▶ What you have to do: Give the listing again in full, exactly as it appears.

********************

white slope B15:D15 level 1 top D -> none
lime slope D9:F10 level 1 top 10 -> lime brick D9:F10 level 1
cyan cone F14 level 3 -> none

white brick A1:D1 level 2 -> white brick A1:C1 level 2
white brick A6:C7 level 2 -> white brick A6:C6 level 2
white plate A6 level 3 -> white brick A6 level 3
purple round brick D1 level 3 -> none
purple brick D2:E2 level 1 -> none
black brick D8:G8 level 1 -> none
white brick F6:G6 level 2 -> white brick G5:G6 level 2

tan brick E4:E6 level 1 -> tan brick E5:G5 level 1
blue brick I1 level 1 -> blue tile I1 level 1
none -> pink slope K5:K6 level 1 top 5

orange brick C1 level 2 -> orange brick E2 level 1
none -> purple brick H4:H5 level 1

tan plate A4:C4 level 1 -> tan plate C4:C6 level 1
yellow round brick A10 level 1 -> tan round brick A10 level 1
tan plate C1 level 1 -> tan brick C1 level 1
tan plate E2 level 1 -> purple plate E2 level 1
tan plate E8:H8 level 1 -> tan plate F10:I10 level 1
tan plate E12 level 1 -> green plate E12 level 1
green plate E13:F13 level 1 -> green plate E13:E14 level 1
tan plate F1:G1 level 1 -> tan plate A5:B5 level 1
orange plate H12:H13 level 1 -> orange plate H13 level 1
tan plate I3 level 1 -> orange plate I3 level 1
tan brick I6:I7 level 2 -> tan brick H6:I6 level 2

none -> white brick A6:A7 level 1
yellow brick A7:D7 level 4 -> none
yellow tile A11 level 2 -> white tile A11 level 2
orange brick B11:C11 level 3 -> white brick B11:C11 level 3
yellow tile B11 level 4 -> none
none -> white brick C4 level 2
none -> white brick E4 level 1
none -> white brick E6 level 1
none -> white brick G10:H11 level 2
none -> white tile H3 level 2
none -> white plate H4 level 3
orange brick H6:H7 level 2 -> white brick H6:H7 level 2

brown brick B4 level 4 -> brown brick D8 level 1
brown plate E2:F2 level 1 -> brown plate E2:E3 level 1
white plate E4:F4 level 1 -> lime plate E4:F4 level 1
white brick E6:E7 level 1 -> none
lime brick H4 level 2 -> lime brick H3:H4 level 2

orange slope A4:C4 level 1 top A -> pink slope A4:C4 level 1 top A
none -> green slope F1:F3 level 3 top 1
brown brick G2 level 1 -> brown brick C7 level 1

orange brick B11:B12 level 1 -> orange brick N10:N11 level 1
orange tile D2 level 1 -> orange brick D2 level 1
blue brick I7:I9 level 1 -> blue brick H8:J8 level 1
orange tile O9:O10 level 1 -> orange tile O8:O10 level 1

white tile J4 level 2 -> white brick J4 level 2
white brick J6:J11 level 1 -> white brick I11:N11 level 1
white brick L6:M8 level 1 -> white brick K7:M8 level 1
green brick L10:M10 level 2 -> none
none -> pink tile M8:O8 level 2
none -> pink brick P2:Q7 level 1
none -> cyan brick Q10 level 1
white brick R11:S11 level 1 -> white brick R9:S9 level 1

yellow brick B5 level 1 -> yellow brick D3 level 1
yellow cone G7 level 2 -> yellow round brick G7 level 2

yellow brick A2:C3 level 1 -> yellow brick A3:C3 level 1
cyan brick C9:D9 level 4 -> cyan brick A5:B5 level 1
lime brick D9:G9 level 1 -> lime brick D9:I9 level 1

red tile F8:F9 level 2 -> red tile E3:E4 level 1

********************

▶ Task answer:
white slope B15:D15 level 1 top D -> none
lime slope D9:F10 level 1 top 10 -> lime brick D9:F10 level 1
cyan cone F14 level 3 -> none

white brick A1:D1 level 2 -> white brick A1:C1 level 2
white brick A6:C7 level 2 -> white brick A6:C6 level 2
white plate A6 level 3 -> white brick A6 level 3
purple round brick D1 level 3 -> none
purple brick D2:E2 level 1 -> none
black brick D8:G8 level 1 -> none
white brick F6:G6 level 2 -> white brick G5:G6 level 2

tan brick E4:E6 level 1 -> tan brick E5:G5 level 1
blue brick I1 level 1 -> blue tile I1 level 1
none -> pink slope K5:K6 level 1 top 5

orange brick C1 level 2 -> orange brick E2 level 1
none -> purple brick H4:H5 level 1

tan plate A4:C4 level 1 -> tan plate C4:C6 level 1
yellow round brick A10 level 1 -> tan round brick A10 level 1
tan plate C1 level 1 -> tan brick C1 level 1
tan plate E2 level 1 -> purple plate E2 level 1
tan plate E8:H8 level 1 -> tan plate F10:I10 level 1
tan plate E12 level 1 -> green plate E12 level 1
green plate E13:F13 level 1 -> green plate E13:E14 level 1
tan plate F1:G1 level 1 -> tan plate A5:B5 level 1
orange plate H12:H13 level 1 -> orange plate H13 level 1
tan plate I3 level 1 -> orange plate I3 level 1
tan brick I6:I7 level 2 -> tan brick H6:I6 level 2

none -> white brick A6:A7 level 1
yellow brick A7:D7 level 4 -> none
yellow tile A11 level 2 -> white tile A11 level 2
orange brick B11:C11 level 3 -> white brick B11:C11 level 3
yellow tile B11 level 4 -> none
none -> white brick C4 level 2
none -> white brick E4 level 1
none -> white brick E6 level 1
none -> white brick G10:H11 level 2
none -> white tile H3 level 2
none -> white plate H4 level 3
orange brick H6:H7 level 2 -> white brick H6:H7 level 2

brown brick B4 level 4 -> brown brick D8 level 1
brown plate E2:F2 level 1 -> brown plate E2:E3 level 1
white plate E4:F4 level 1 -> lime plate E4:F4 level 1
white brick E6:E7 level 1 -> none
lime brick H4 level 2 -> lime brick H3:H4 level 2

orange slope A4:C4 level 1 top A -> pink slope A4:C4 level 1 top A
none -> green slope F1:F3 level 3 top 1
brown brick G2 level 1 -> brown brick C7 level 1

orange brick B11:B12 level 1 -> orange brick N10:N11 level 1
orange tile D2 level 1 -> orange brick D2 level 1
blue brick I7:I9 level 1 -> blue brick H8:J8 level 1
orange tile O9:O10 level 1 -> orange tile O8:O10 level 1

white tile J4 level 2 -> white brick J4 level 2
white brick J6:J11 level 1 -> white brick I11:N11 level 1
white brick L6:M8 level 1 -> white brick K7:M8 level 1
green brick L10:M10 level 2 -> none
none -> pink tile M8:O8 level 2
none -> pink brick P2:Q7 level 1
none -> cyan brick Q10 level 1
white brick R11:S11 level 1 -> white brick R9:S9 level 1

yellow brick B5 level 1 -> yellow brick D3 level 1
yellow cone G7 level 2 -> yellow round brick G7 level 2

yellow brick A2:C3 level 1 -> yellow brick A3:C3 level 1
cyan brick C9:D9 level 4 -> cyan brick A5:B5 level 1
lime brick D9:G9 level 1 -> lime brick D9:I9 level 1

red tile F8:F9 level 2 -> red tile E3:E4 level 1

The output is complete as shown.